* _What this task involves_
Each line below must be set down exactly; omit any image you find.

* _Exercise materials_
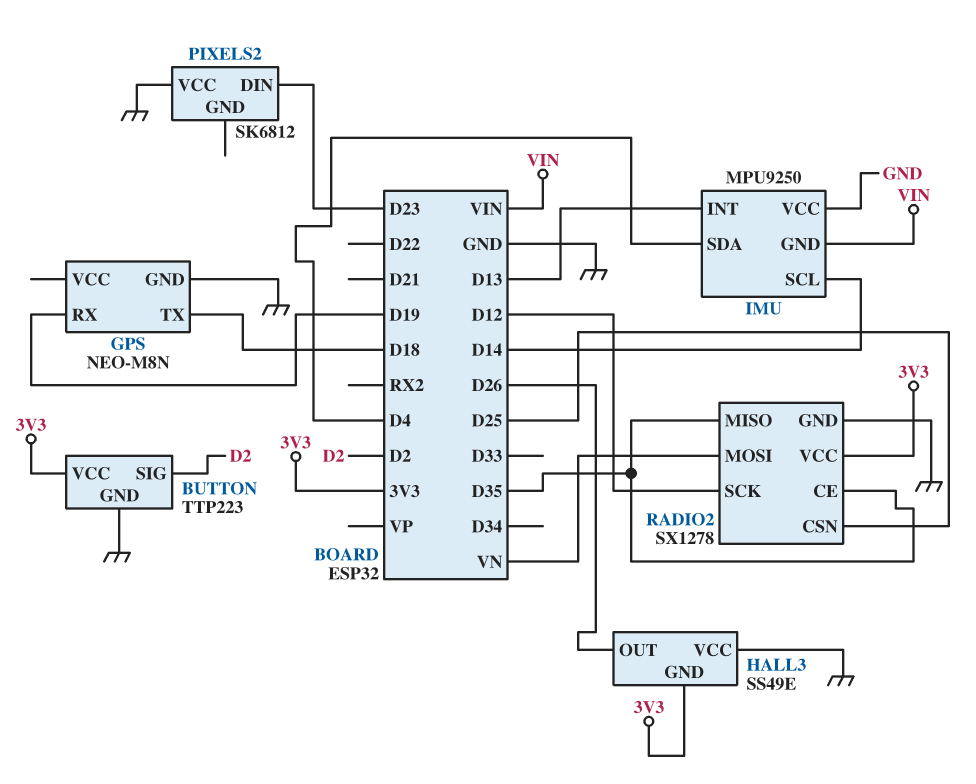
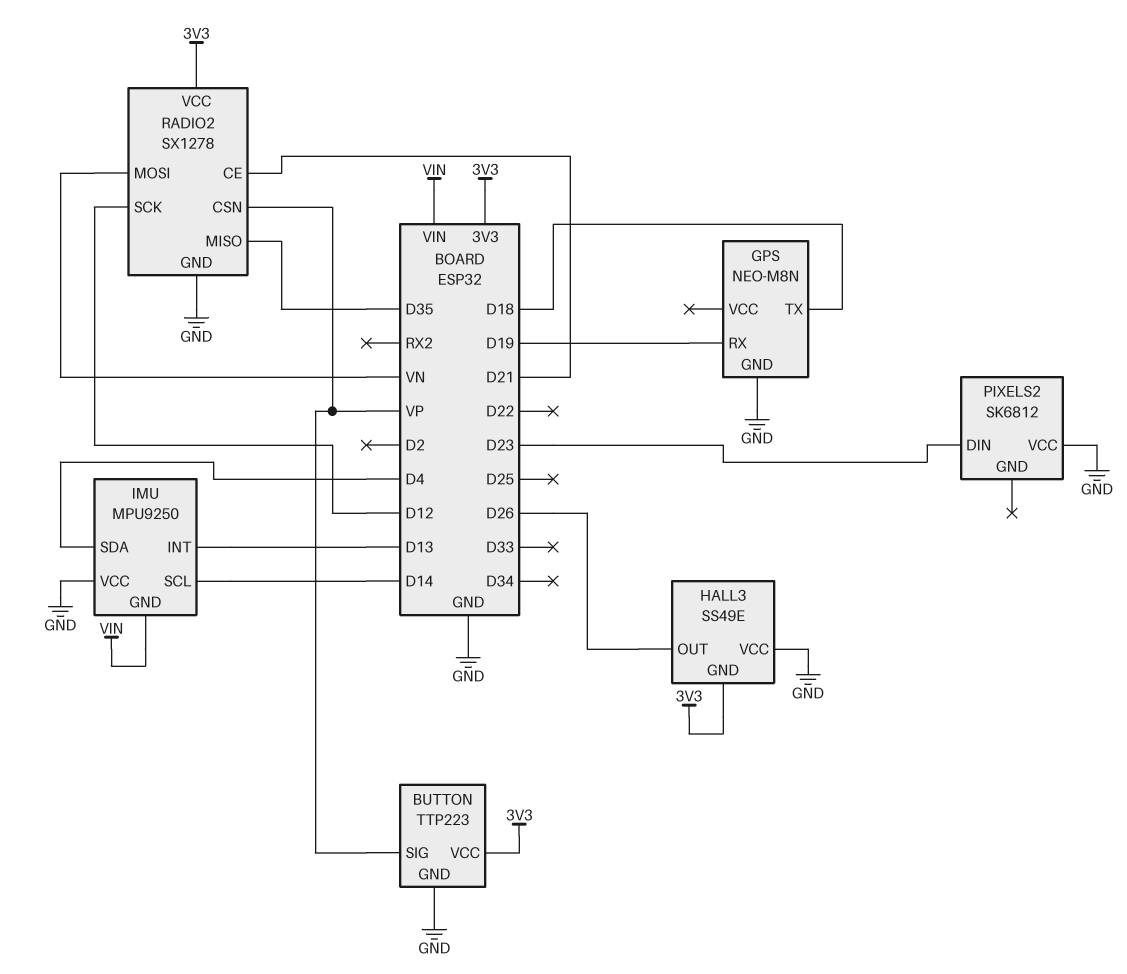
BUTTON pin SIG: D2 -> VP
RADIO2 pin CE: D35 -> D21
RADIO2 pin CSN: D25 -> VP

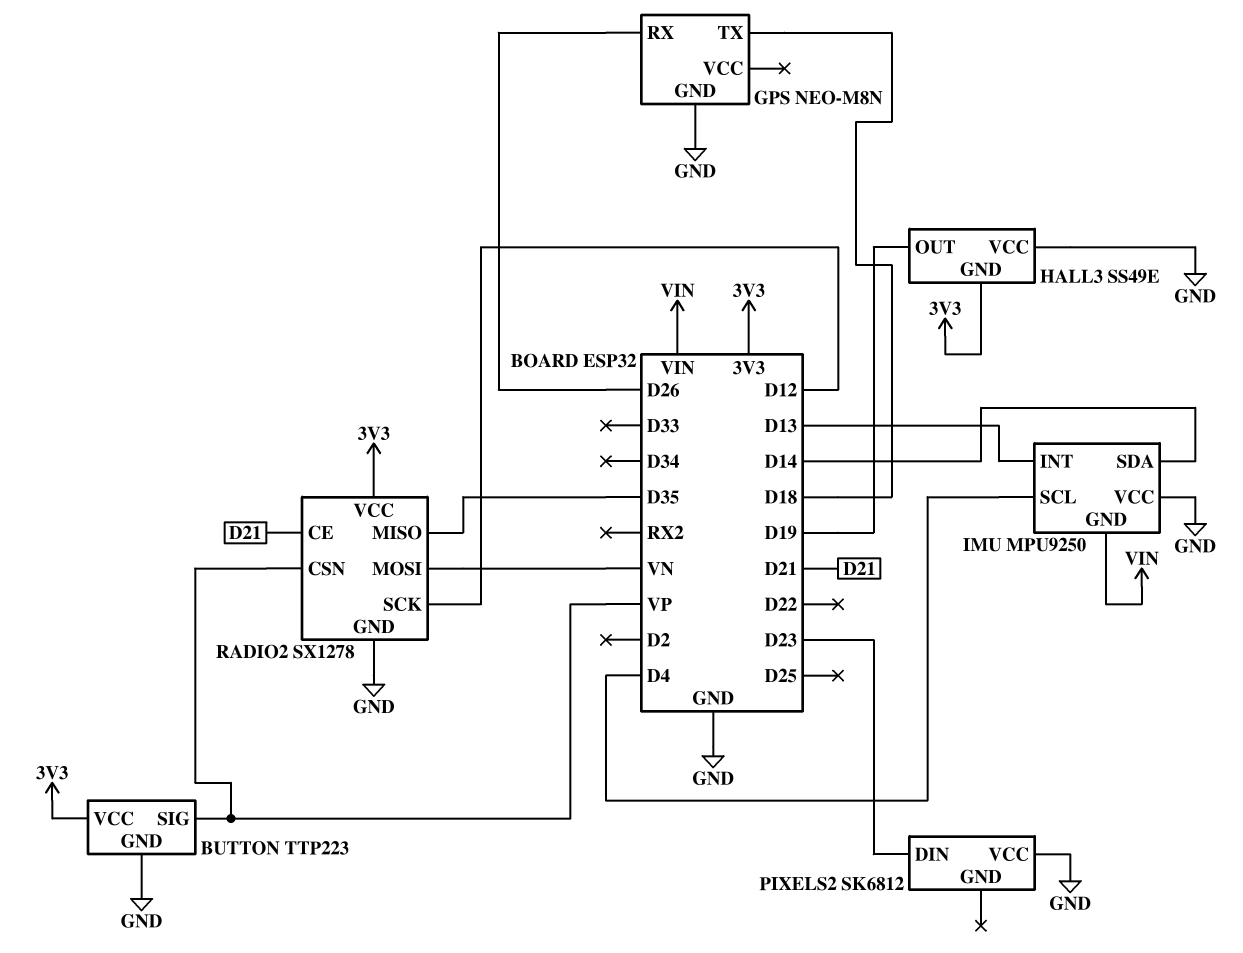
GPS pin RX: D19 -> D26
HALL3 pin OUT: D26 -> D19
IMU pin SCL: D14 -> D4
IMU pin SDA: D4 -> D14

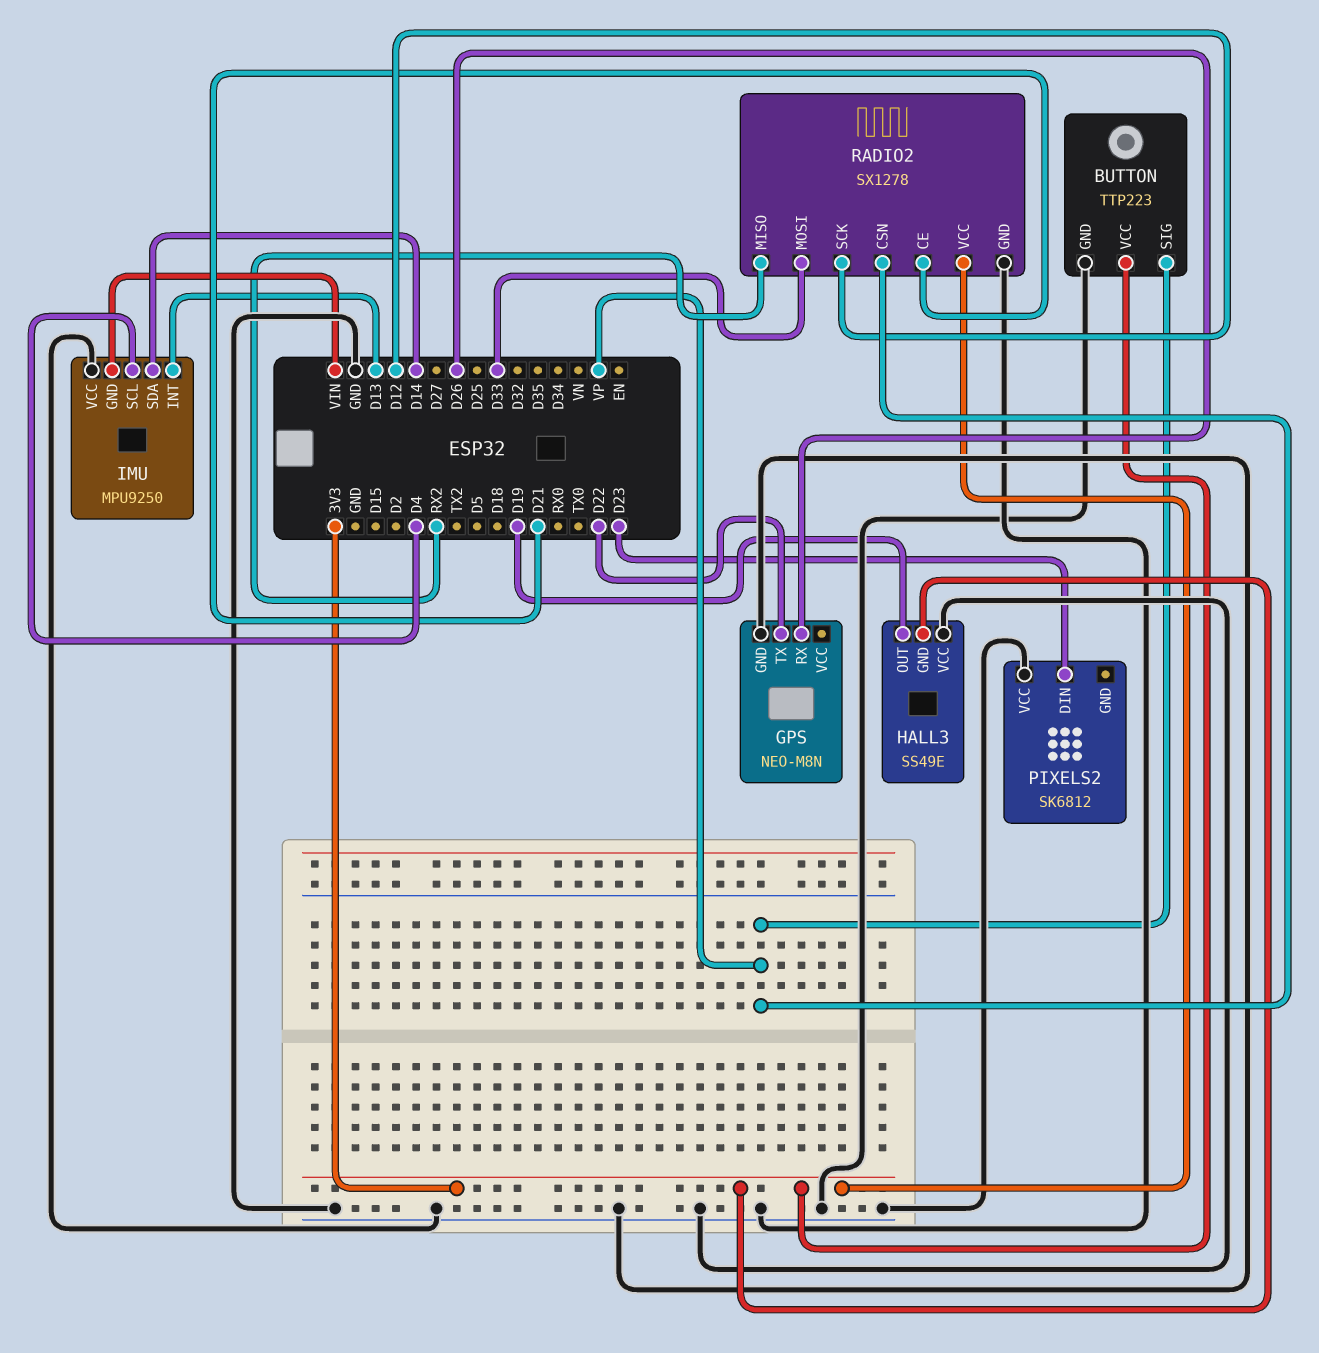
GPS pin TX: D18 -> D22
RADIO2 pin MISO: D35 -> RX2
RADIO2 pin MOSI: VN -> D33

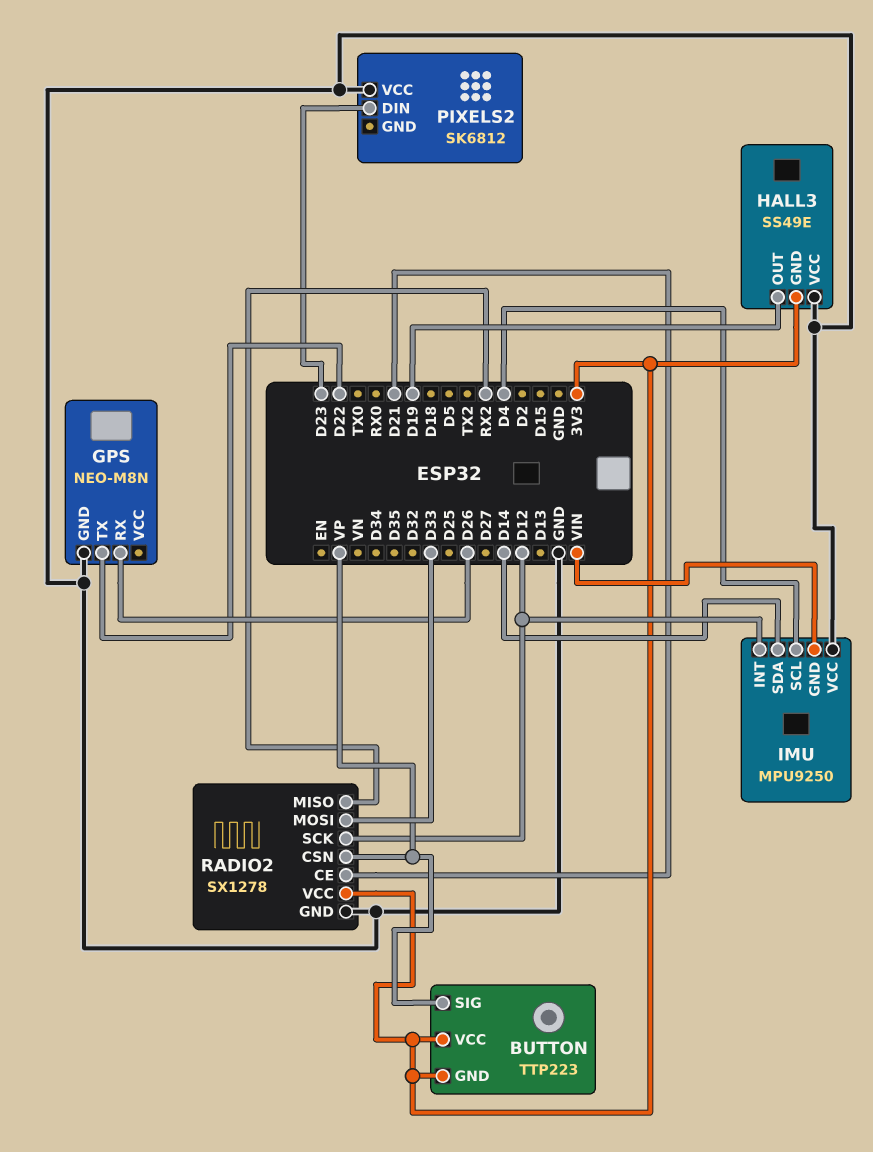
BUTTON pin GND: GND -> 3V3
IMU pin INT: D13 -> D12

* _Reply_
BUTTON pin SIG: D2 -> VP
RADIO2 pin CE: D35 -> D21
RADIO2 pin CSN: D25 -> VP

GPS pin RX: D19 -> D26
HALL3 pin OUT: D26 -> D19
IMU pin SCL: D14 -> D4
IMU pin SDA: D4 -> D14

GPS pin TX: D18 -> D22
RADIO2 pin MISO: D35 -> RX2
RADIO2 pin MOSI: VN -> D33

BUTTON pin GND: GND -> 3V3
IMU pin INT: D13 -> D12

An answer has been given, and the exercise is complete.